━━━ INFORMATION SHOWN

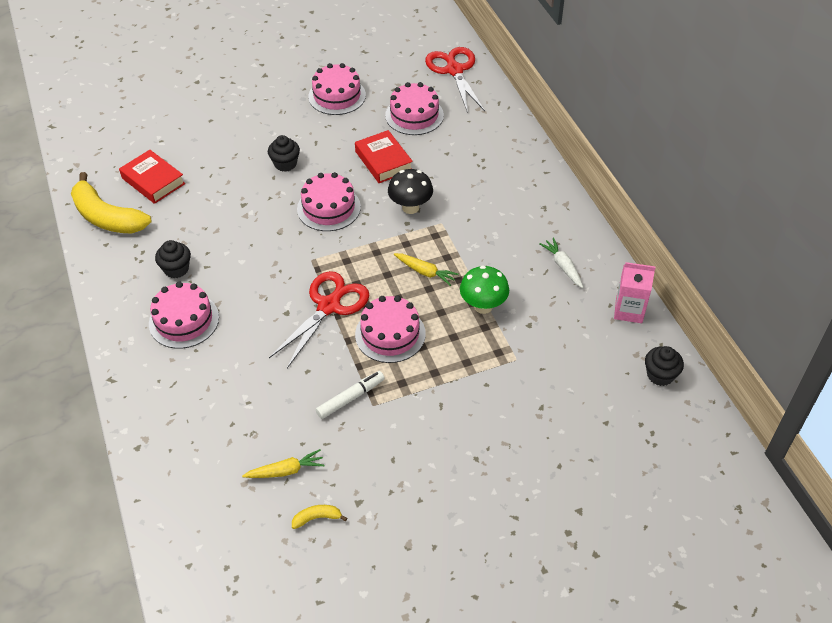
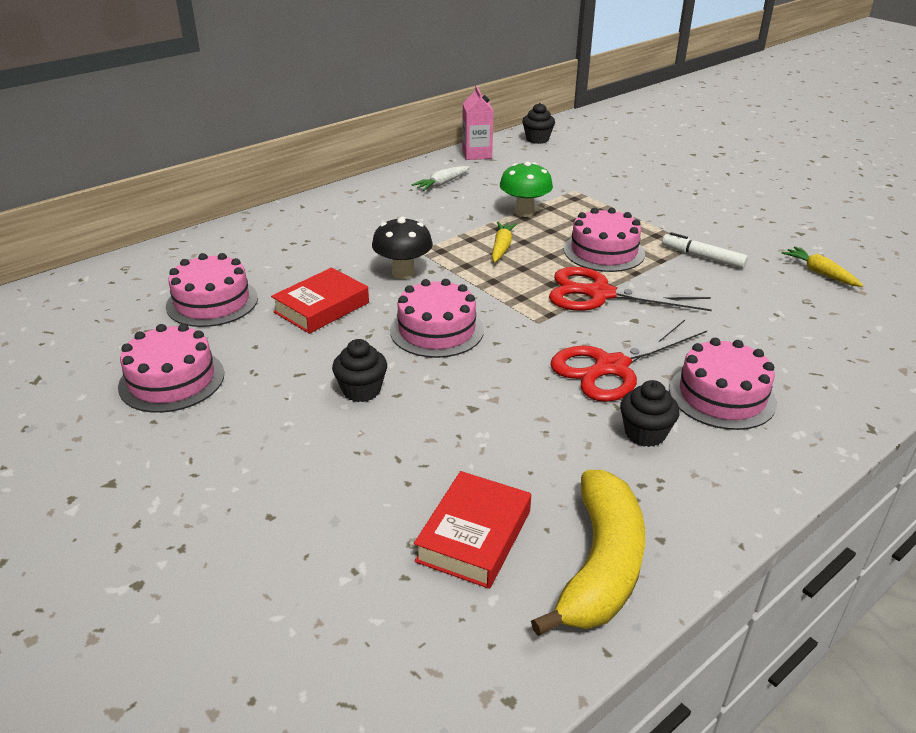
camera: 110 degrees left, 15 degrees down
(317, 518) = (841, 248): yellow banana -> none
(454, 70) = (96, 289): red scissors -> red scissors (611, 367)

━━━━━━

→ **TASK DESCRIPTION**
Starting at the line with "(317, 518) = (841, 248): yellow", copy every line down to the last one above, exactly as written and with nothing else.

→ **TASK RESPONSE**
(317, 518) = (841, 248): yellow banana -> none
(454, 70) = (96, 289): red scissors -> red scissors (611, 367)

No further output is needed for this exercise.